# INSTRUCTIONS FOR THE TASK
State the number of lines in the listing that contain "LIGHT". No further words are expected.

┏━━

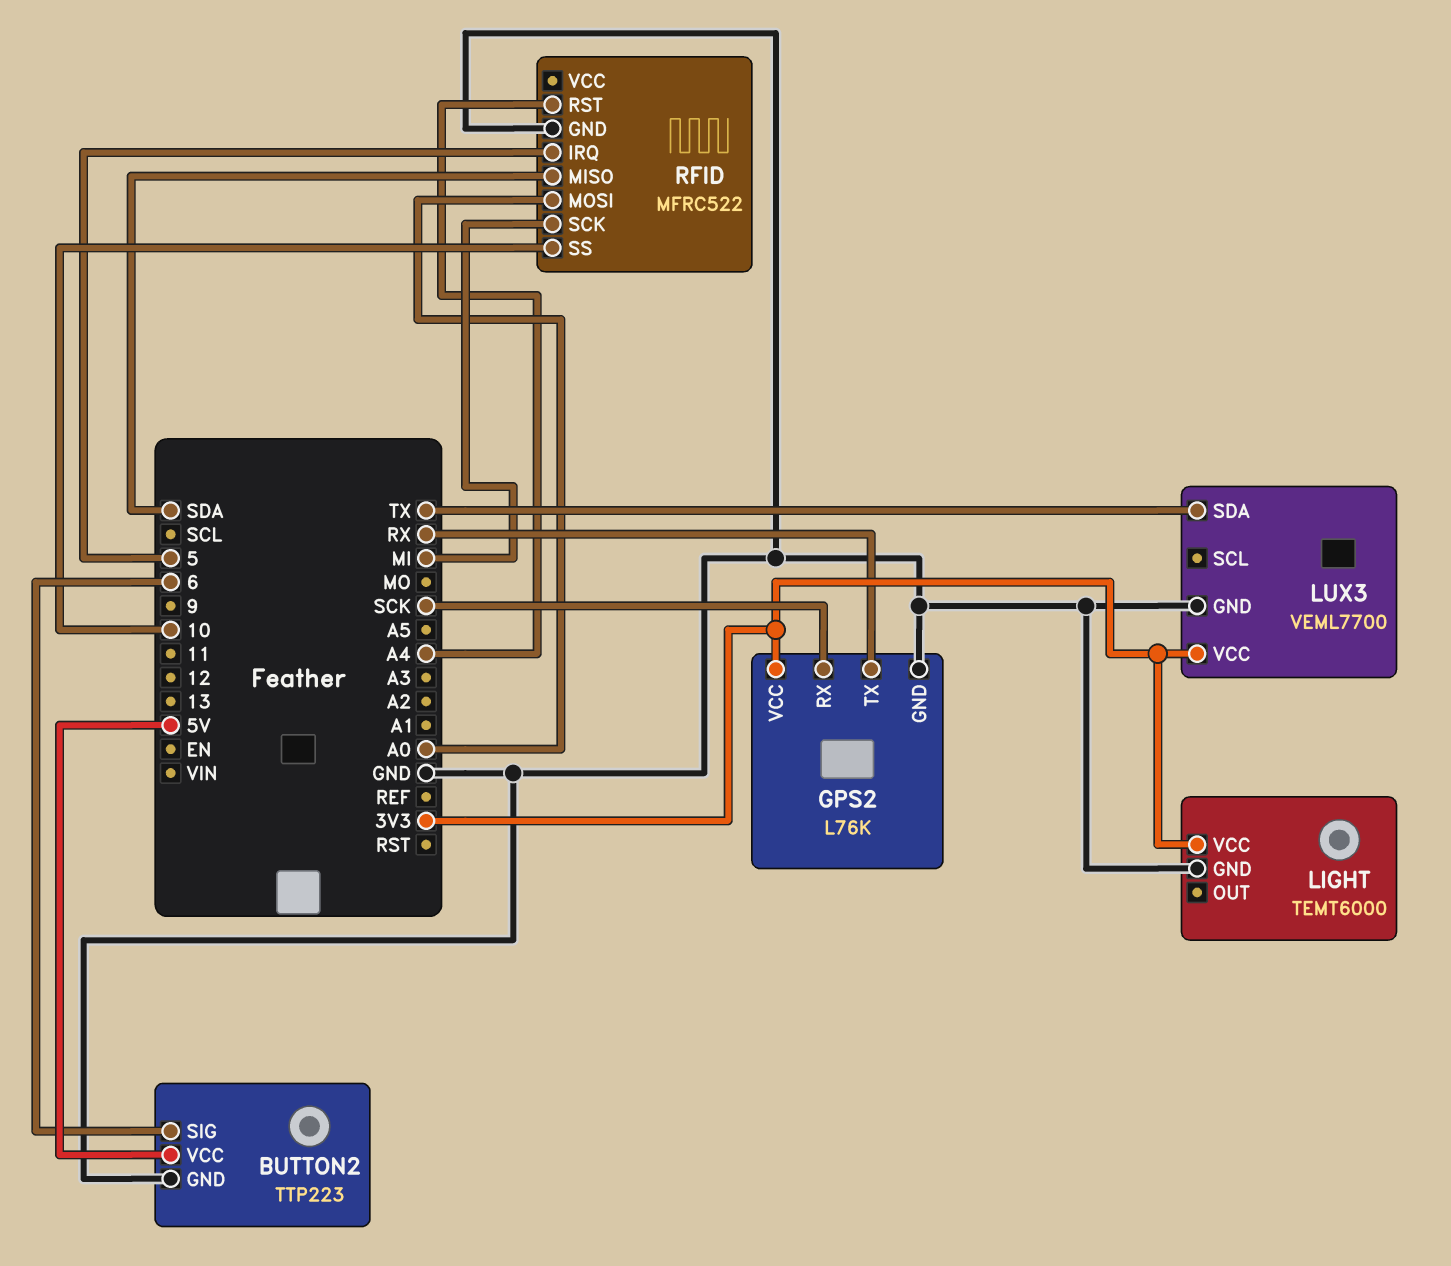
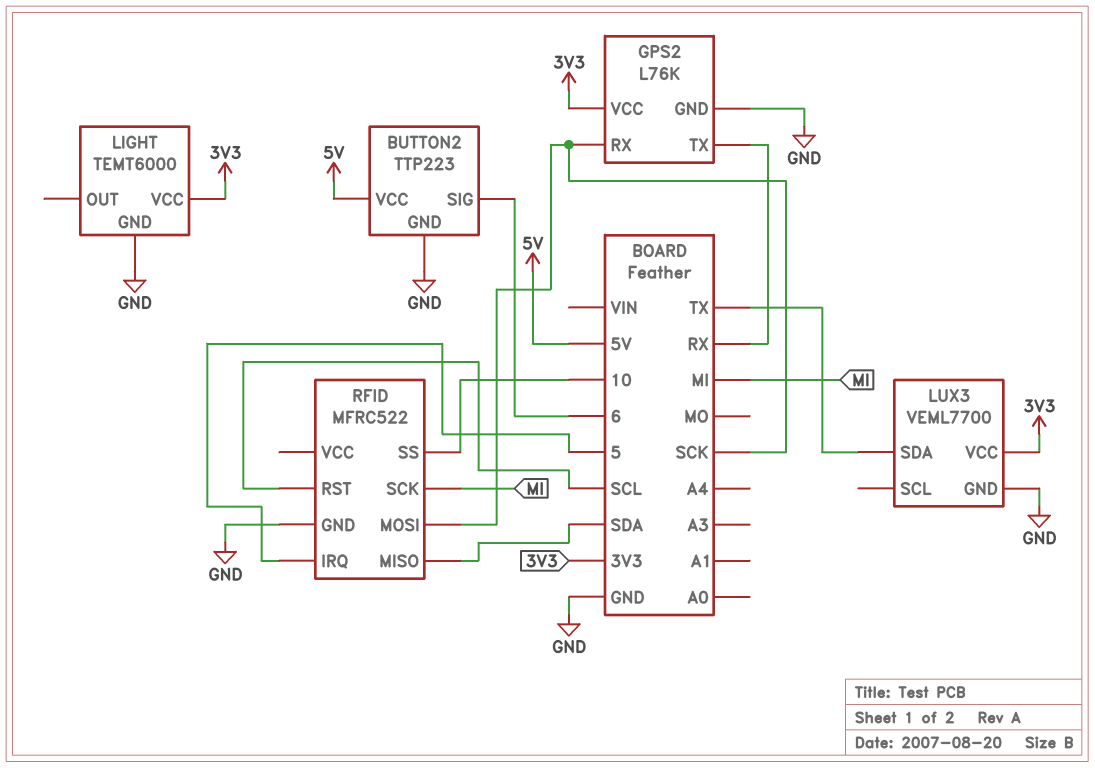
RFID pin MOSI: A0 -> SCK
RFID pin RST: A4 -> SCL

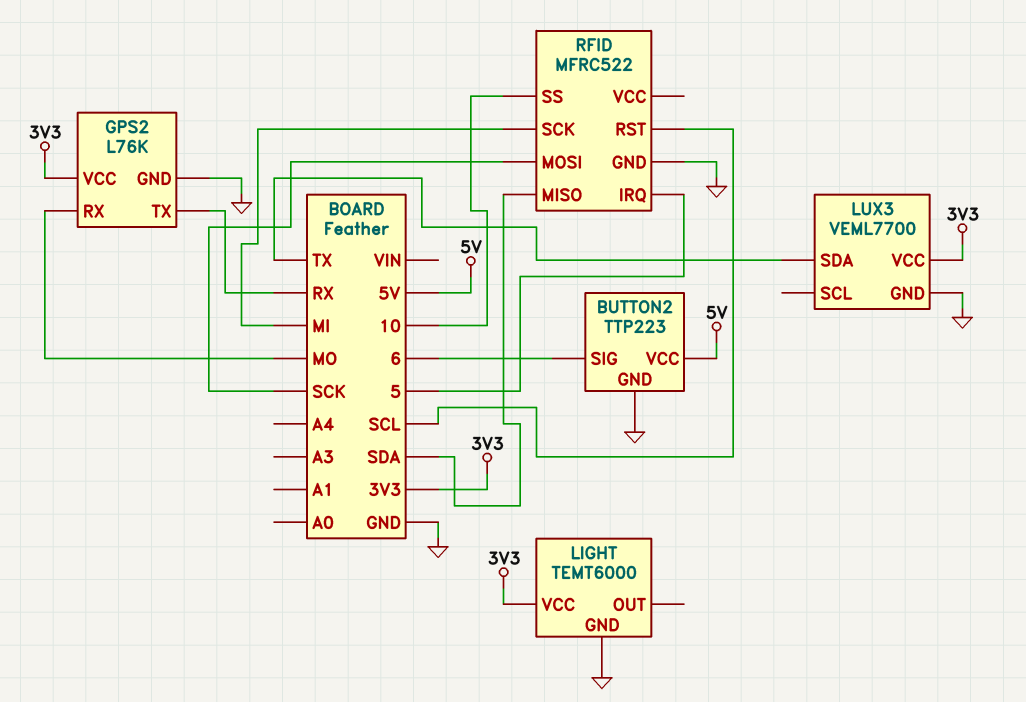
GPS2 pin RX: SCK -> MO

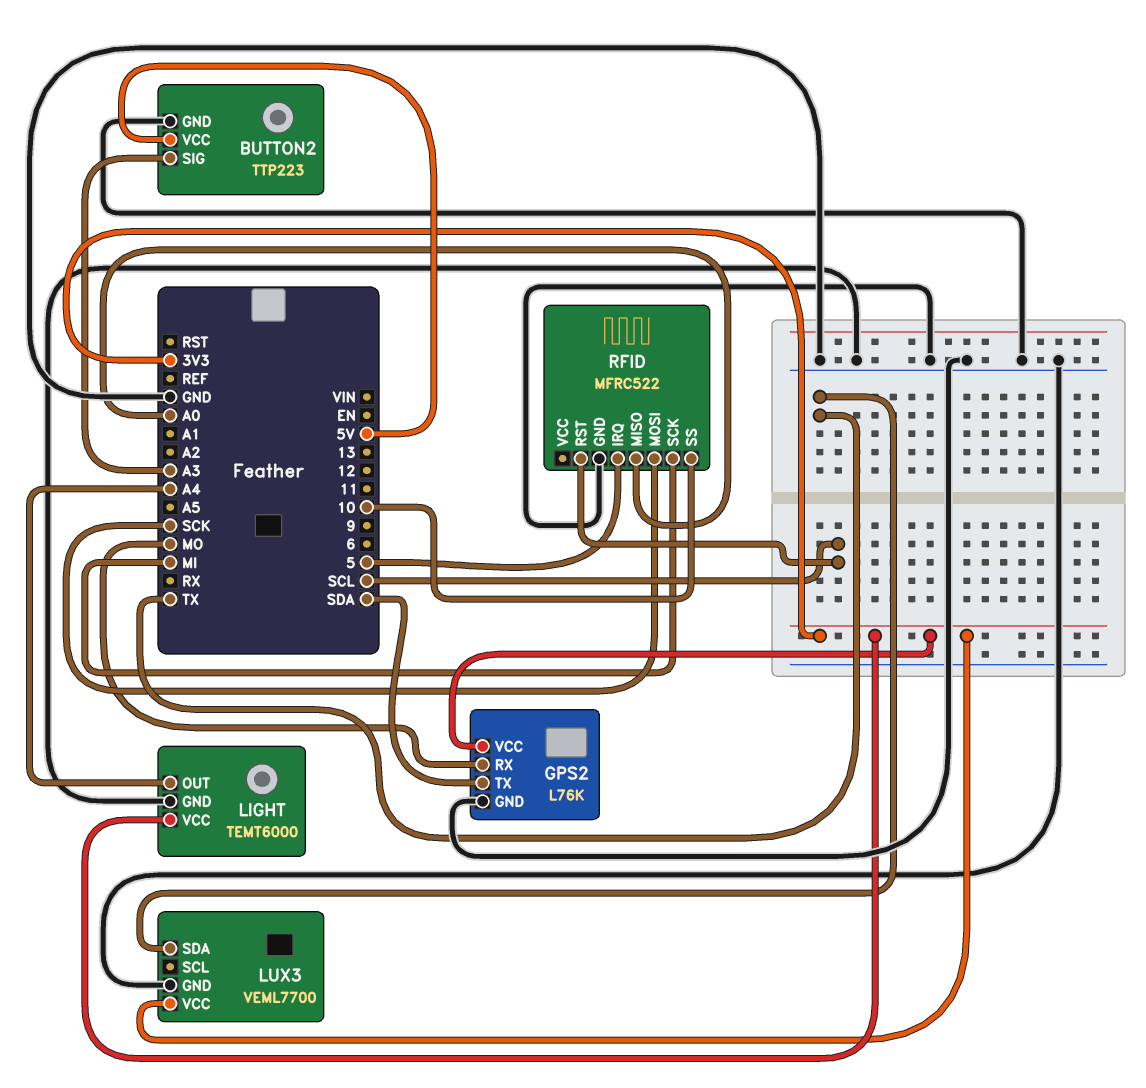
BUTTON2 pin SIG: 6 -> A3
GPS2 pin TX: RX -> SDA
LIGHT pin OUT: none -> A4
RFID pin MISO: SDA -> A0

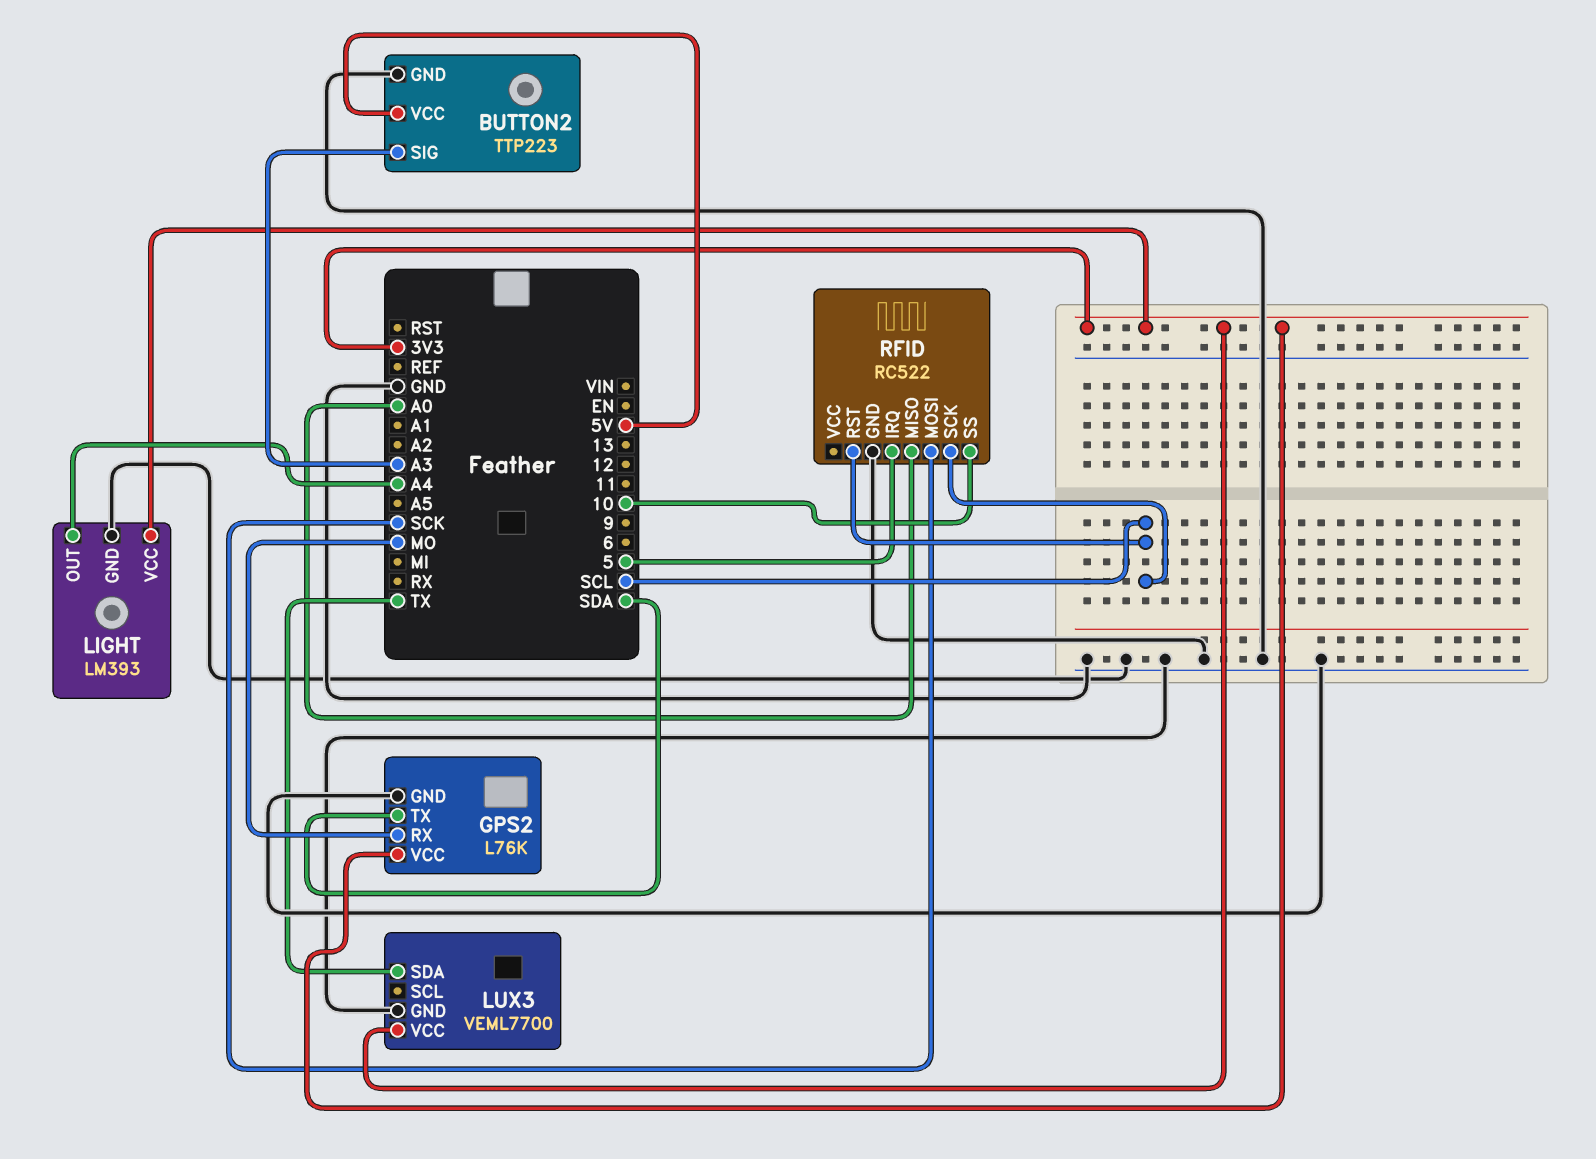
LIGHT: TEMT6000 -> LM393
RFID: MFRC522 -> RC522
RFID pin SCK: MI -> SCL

┗━━

# FINAL ANSWER
2